Leaving out every image, restate all the records word for word.

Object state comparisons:
——

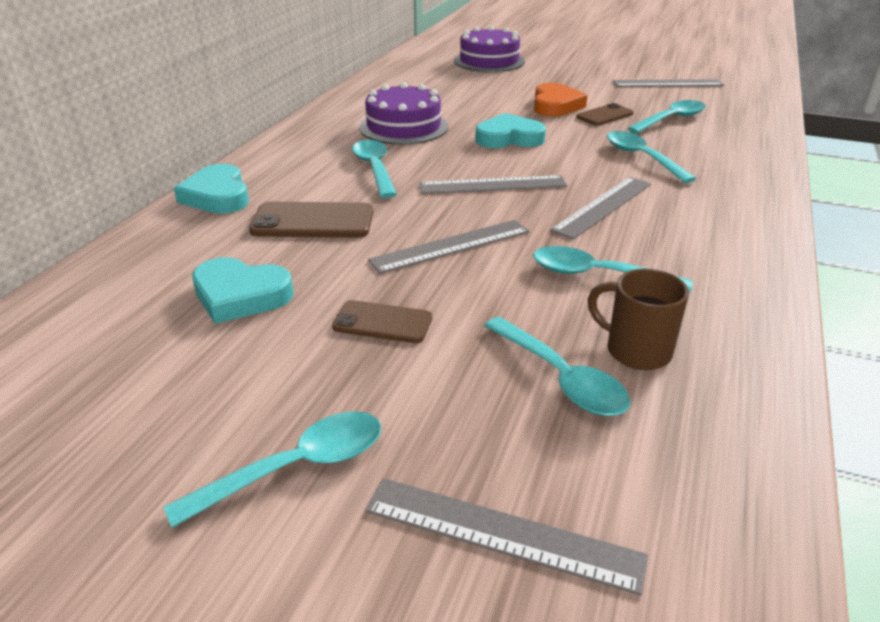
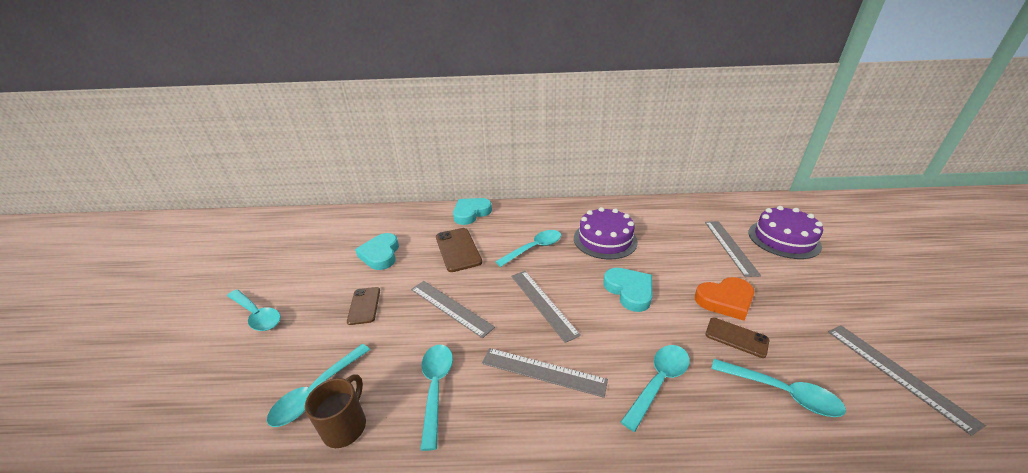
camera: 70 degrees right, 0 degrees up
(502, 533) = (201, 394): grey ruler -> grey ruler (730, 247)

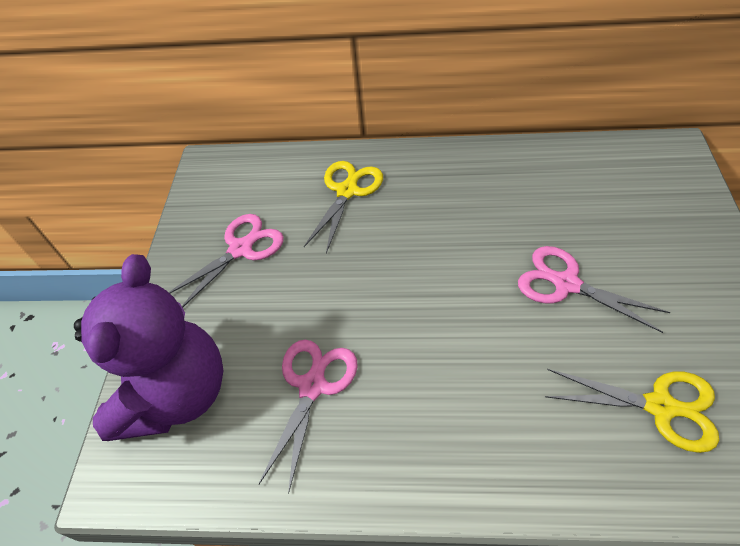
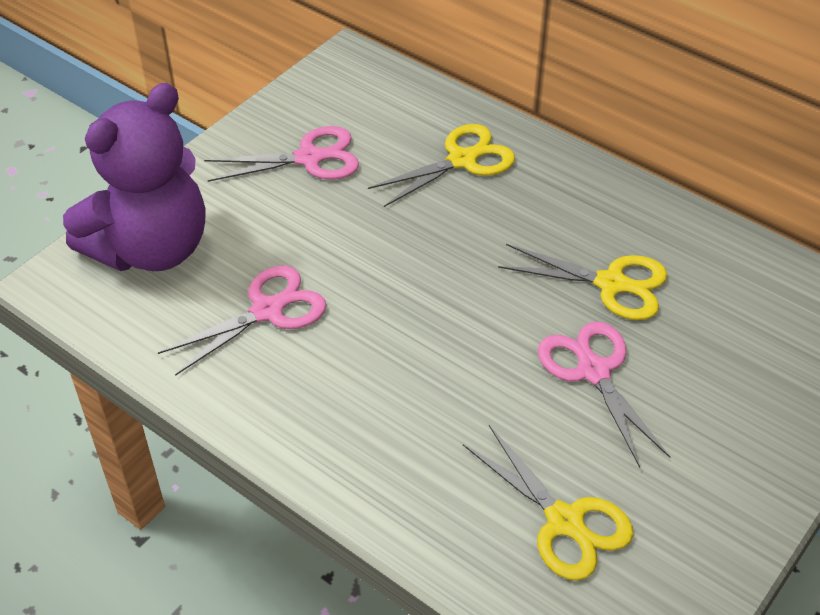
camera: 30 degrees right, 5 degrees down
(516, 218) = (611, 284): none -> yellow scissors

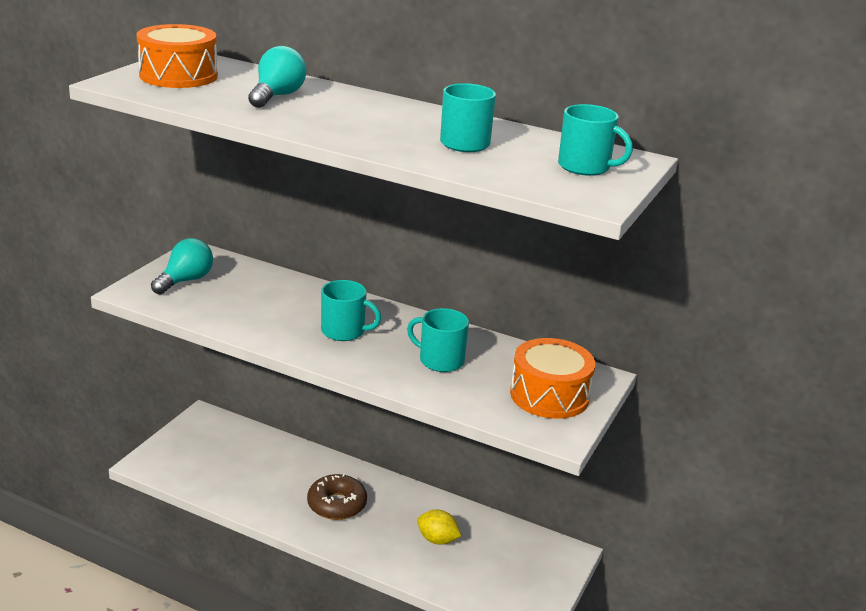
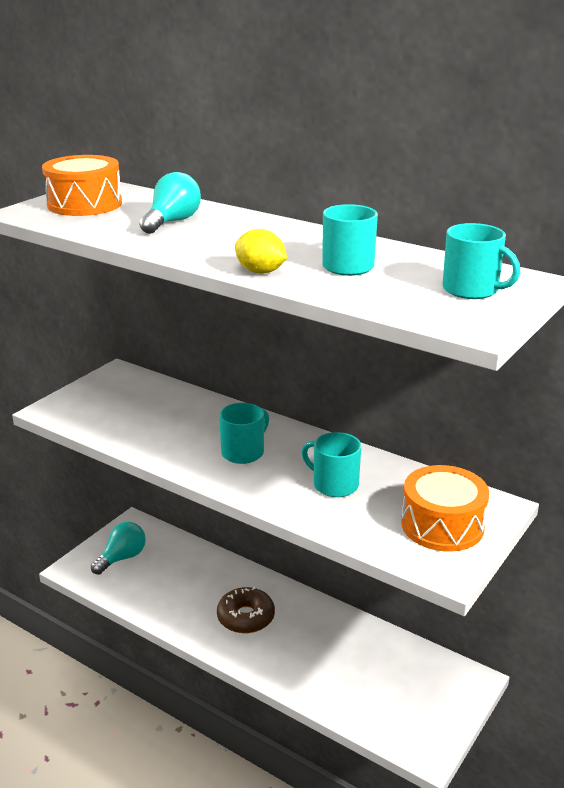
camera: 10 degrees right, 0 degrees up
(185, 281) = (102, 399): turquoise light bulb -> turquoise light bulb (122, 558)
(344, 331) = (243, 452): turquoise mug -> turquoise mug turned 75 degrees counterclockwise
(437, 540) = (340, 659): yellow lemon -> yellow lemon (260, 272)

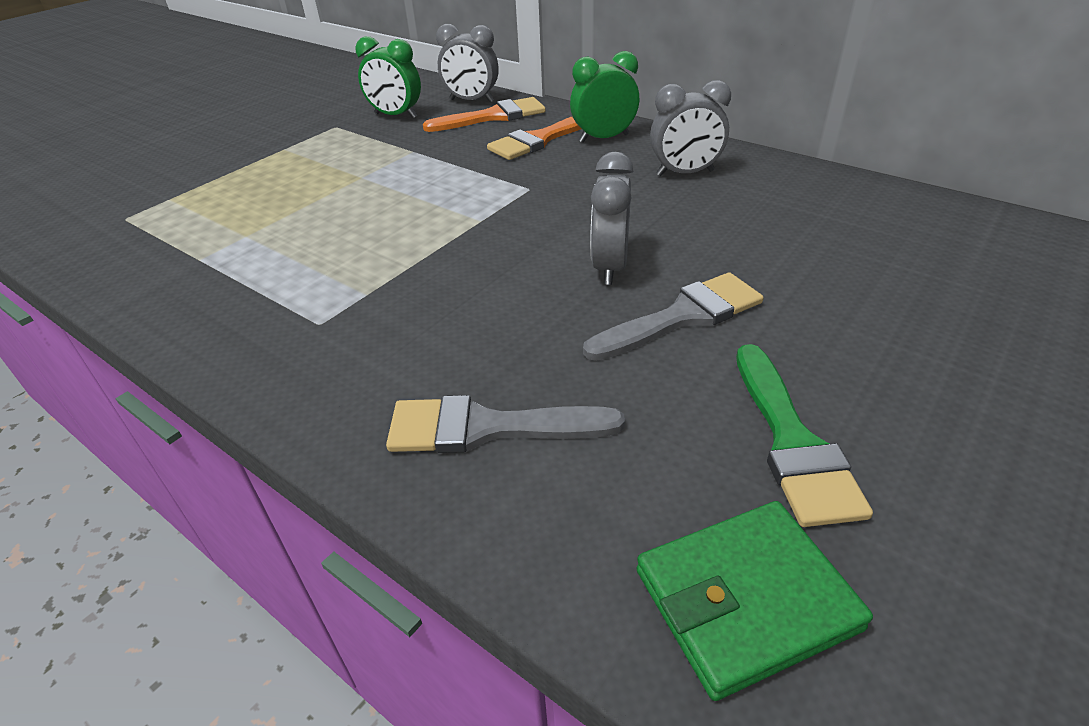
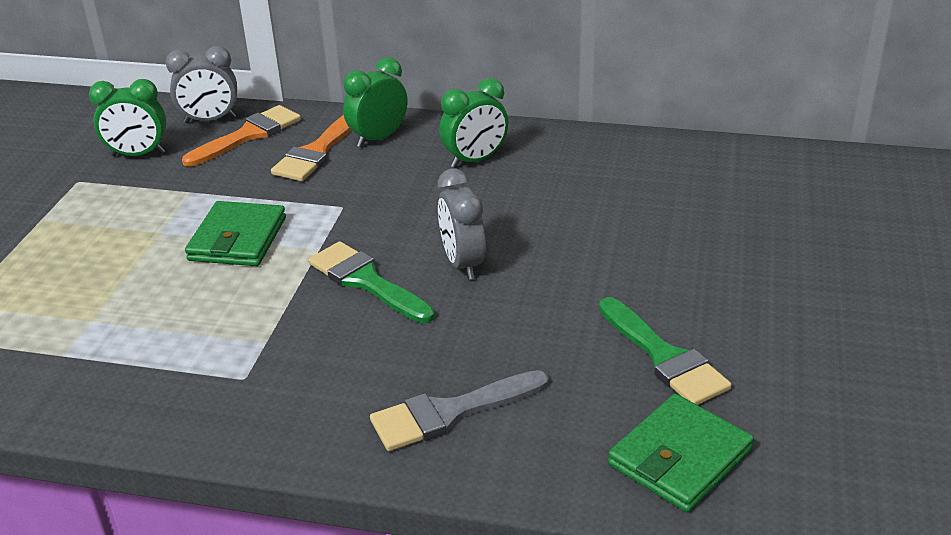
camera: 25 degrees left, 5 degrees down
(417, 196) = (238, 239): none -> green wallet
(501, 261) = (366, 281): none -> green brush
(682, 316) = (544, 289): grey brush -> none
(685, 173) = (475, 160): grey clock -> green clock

——

| Written solution |
camera: 70 degrees right, 0 degrees up
(502, 533) = (201, 394): grey ruler -> grey ruler (730, 247)

camera: 30 degrees right, 5 degrees down
(516, 218) = (611, 284): none -> yellow scissors

camera: 10 degrees right, 0 degrees up
(185, 281) = (102, 399): turquoise light bulb -> turquoise light bulb (122, 558)
(344, 331) = (243, 452): turquoise mug -> turquoise mug turned 75 degrees counterclockwise
(437, 540) = (340, 659): yellow lemon -> yellow lemon (260, 272)

camera: 25 degrees left, 5 degrees down
(417, 196) = (238, 239): none -> green wallet
(501, 261) = (366, 281): none -> green brush
(682, 316) = (544, 289): grey brush -> none
(685, 173) = (475, 160): grey clock -> green clock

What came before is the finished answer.